RECORDS FOR THE EXERCISE =>
········

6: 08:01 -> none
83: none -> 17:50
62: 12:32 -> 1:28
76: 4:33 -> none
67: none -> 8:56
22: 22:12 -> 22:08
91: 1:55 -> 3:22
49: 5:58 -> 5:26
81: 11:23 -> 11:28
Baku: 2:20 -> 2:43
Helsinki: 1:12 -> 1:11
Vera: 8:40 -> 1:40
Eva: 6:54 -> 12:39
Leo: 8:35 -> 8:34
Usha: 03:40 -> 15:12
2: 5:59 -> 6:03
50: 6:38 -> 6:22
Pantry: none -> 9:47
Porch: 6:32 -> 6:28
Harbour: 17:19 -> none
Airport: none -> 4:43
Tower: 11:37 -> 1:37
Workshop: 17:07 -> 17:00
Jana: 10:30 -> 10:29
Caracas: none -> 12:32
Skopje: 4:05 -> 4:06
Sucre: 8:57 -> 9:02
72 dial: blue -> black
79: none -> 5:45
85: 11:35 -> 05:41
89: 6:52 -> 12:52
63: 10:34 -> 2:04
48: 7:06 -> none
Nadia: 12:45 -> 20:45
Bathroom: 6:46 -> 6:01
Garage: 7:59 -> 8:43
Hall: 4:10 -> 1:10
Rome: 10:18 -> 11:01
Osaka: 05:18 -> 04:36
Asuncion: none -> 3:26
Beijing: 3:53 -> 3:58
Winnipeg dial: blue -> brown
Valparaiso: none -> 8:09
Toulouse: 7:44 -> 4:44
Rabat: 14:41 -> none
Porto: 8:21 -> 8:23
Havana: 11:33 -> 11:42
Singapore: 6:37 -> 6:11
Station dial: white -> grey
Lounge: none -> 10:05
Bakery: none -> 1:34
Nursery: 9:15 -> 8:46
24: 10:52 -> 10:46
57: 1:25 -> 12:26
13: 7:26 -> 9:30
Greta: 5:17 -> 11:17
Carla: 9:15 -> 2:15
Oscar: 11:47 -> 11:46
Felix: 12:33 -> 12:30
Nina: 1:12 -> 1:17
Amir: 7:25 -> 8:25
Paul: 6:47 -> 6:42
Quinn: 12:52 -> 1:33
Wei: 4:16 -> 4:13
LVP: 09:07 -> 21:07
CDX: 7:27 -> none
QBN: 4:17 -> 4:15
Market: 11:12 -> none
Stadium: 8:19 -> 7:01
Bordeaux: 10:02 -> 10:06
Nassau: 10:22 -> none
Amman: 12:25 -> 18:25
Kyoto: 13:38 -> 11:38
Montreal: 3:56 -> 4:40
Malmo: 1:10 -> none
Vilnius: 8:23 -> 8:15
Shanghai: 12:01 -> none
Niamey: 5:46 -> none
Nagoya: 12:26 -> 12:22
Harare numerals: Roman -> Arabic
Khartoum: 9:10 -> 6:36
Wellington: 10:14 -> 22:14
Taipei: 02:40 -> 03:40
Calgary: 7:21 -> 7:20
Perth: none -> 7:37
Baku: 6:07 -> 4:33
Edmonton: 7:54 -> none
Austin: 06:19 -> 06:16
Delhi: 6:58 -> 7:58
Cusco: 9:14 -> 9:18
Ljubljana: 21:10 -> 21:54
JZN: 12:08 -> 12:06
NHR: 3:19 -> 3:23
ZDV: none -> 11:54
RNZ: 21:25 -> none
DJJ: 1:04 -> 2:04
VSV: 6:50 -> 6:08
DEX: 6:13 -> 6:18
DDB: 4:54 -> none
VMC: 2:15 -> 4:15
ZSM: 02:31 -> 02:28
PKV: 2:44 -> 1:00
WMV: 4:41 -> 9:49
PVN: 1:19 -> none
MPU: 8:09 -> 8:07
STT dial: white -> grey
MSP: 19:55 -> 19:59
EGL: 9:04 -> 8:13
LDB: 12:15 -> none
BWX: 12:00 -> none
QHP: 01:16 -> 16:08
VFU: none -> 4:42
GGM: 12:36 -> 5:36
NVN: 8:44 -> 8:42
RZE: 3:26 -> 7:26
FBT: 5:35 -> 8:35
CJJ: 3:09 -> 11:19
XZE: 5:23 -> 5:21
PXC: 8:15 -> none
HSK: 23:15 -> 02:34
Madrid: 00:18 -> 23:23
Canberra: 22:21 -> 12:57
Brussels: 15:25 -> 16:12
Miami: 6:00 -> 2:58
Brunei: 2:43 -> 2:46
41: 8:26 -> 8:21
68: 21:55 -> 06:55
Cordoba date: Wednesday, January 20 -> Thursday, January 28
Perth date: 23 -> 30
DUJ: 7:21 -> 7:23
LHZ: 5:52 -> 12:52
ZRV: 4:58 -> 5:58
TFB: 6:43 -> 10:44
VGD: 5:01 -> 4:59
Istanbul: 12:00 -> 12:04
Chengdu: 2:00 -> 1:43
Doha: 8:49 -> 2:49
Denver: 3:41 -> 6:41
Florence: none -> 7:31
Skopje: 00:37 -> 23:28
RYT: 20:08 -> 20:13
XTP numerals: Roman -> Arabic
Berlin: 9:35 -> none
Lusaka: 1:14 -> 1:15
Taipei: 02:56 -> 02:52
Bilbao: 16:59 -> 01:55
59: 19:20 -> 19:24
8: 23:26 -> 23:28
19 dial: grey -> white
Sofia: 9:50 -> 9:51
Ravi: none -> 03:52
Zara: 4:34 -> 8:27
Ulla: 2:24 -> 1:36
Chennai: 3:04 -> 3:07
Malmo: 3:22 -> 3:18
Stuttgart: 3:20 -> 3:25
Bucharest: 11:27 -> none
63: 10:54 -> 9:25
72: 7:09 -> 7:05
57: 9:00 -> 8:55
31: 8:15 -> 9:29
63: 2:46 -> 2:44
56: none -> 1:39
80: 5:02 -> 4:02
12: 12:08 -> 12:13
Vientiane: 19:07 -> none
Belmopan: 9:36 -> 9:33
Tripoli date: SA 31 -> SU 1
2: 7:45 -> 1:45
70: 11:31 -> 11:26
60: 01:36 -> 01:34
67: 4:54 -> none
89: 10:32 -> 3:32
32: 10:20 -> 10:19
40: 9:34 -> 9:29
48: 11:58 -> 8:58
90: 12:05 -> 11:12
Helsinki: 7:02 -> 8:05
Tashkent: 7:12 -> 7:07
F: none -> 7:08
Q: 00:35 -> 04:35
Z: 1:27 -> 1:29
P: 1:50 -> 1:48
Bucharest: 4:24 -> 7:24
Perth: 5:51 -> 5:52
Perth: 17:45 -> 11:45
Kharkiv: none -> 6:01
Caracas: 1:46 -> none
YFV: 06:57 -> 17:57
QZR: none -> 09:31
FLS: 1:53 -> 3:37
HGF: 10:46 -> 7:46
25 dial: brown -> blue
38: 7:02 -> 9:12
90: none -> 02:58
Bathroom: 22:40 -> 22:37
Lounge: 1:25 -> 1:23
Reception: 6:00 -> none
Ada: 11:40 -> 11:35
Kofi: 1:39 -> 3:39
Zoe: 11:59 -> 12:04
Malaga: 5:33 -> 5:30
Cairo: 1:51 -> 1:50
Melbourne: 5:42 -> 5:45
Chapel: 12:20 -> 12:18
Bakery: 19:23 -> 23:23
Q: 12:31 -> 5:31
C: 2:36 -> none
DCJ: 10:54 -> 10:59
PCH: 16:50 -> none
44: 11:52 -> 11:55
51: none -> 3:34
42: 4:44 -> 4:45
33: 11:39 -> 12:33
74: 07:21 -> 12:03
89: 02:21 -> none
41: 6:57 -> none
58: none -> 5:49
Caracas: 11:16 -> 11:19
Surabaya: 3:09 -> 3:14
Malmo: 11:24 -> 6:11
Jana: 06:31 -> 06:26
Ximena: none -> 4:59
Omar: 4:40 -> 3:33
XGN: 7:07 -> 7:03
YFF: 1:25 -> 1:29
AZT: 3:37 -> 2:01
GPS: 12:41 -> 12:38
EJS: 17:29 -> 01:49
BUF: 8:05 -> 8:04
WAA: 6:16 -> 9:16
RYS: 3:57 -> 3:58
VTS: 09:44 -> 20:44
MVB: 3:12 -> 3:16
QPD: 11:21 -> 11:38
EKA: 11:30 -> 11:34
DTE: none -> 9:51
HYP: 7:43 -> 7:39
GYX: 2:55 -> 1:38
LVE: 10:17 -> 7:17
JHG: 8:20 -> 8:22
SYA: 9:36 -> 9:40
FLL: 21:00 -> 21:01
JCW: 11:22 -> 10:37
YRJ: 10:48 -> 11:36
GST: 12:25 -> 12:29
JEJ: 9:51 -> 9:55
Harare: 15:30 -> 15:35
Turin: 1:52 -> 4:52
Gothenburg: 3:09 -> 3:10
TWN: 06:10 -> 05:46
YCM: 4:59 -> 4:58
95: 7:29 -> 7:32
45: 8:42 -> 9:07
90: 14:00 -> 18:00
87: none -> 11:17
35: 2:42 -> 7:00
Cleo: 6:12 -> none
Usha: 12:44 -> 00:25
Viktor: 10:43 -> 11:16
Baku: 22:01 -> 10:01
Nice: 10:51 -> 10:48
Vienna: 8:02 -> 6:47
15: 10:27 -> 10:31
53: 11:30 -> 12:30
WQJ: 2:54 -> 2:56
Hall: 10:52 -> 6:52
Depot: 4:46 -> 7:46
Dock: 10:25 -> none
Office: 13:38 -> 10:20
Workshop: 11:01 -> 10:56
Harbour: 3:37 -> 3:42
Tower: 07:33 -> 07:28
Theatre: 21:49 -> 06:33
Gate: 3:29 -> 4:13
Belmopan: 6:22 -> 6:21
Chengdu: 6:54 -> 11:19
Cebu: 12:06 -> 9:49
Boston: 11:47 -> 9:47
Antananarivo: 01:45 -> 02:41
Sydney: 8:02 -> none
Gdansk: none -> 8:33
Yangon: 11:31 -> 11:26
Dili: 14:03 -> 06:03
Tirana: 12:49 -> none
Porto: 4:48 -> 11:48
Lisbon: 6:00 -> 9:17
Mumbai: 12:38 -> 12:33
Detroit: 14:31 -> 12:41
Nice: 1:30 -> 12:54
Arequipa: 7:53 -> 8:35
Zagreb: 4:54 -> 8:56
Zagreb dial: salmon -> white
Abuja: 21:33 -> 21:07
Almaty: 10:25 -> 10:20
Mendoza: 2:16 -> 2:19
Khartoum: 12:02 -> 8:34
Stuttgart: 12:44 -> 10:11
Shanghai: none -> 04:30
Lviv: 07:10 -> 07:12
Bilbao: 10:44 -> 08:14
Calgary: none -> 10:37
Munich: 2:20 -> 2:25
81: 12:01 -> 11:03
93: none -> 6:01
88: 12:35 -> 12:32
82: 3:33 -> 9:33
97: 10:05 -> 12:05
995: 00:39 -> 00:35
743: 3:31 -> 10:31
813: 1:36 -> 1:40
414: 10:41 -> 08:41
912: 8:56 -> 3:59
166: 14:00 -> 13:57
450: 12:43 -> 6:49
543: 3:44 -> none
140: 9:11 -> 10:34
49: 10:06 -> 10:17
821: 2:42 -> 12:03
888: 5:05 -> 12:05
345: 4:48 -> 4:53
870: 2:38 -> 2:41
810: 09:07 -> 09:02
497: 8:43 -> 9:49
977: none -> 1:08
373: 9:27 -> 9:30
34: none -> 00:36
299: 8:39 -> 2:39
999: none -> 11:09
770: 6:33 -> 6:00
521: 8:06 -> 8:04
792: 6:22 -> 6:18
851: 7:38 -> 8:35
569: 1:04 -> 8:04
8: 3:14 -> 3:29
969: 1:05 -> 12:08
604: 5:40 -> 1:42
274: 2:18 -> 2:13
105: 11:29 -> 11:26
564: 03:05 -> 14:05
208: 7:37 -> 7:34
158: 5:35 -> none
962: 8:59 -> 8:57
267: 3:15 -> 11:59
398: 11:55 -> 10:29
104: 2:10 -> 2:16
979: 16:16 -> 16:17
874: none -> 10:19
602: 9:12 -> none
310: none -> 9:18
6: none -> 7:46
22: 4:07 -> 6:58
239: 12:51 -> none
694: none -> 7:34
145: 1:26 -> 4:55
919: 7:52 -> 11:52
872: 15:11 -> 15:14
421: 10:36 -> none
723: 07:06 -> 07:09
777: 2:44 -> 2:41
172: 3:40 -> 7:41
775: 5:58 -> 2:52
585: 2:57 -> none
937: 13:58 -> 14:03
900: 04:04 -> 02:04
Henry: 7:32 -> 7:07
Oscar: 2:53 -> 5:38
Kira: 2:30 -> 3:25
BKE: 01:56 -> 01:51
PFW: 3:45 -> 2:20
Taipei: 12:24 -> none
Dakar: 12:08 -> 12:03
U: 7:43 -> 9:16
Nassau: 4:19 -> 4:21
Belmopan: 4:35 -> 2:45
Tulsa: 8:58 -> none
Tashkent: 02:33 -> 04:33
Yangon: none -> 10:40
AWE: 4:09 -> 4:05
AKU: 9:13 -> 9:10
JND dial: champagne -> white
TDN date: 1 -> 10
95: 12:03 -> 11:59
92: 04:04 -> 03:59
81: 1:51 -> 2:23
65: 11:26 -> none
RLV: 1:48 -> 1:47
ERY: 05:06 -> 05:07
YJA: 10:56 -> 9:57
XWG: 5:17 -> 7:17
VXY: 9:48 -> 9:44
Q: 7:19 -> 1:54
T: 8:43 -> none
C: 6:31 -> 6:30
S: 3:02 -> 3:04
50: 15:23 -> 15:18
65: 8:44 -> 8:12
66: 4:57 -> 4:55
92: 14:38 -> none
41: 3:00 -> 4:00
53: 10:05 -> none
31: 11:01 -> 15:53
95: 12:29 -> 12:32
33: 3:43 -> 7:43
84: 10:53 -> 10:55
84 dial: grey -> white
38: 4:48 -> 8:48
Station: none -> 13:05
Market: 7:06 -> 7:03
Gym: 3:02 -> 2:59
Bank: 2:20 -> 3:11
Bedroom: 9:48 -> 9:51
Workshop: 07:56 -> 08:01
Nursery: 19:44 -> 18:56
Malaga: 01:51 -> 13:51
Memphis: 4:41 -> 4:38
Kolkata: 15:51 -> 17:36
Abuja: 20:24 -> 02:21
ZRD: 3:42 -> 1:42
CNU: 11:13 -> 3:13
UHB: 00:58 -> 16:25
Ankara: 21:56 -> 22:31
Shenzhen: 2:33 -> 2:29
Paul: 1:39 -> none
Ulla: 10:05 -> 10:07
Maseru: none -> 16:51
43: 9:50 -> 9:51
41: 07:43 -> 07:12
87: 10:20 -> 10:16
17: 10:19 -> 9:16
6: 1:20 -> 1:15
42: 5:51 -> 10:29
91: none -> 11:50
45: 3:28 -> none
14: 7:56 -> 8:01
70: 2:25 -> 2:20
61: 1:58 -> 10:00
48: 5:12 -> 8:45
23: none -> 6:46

········

EXERCISE DETAILS =>
Return the material word for word, starting at its first line and ending at the line that contains "Harbour: 17:19 -> none", with both of those lines included.

FINAL RESULT =>
6: 08:01 -> none
83: none -> 17:50
62: 12:32 -> 1:28
76: 4:33 -> none
67: none -> 8:56
22: 22:12 -> 22:08
91: 1:55 -> 3:22
49: 5:58 -> 5:26
81: 11:23 -> 11:28
Baku: 2:20 -> 2:43
Helsinki: 1:12 -> 1:11
Vera: 8:40 -> 1:40
Eva: 6:54 -> 12:39
Leo: 8:35 -> 8:34
Usha: 03:40 -> 15:12
2: 5:59 -> 6:03
50: 6:38 -> 6:22
Pantry: none -> 9:47
Porch: 6:32 -> 6:28
Harbour: 17:19 -> none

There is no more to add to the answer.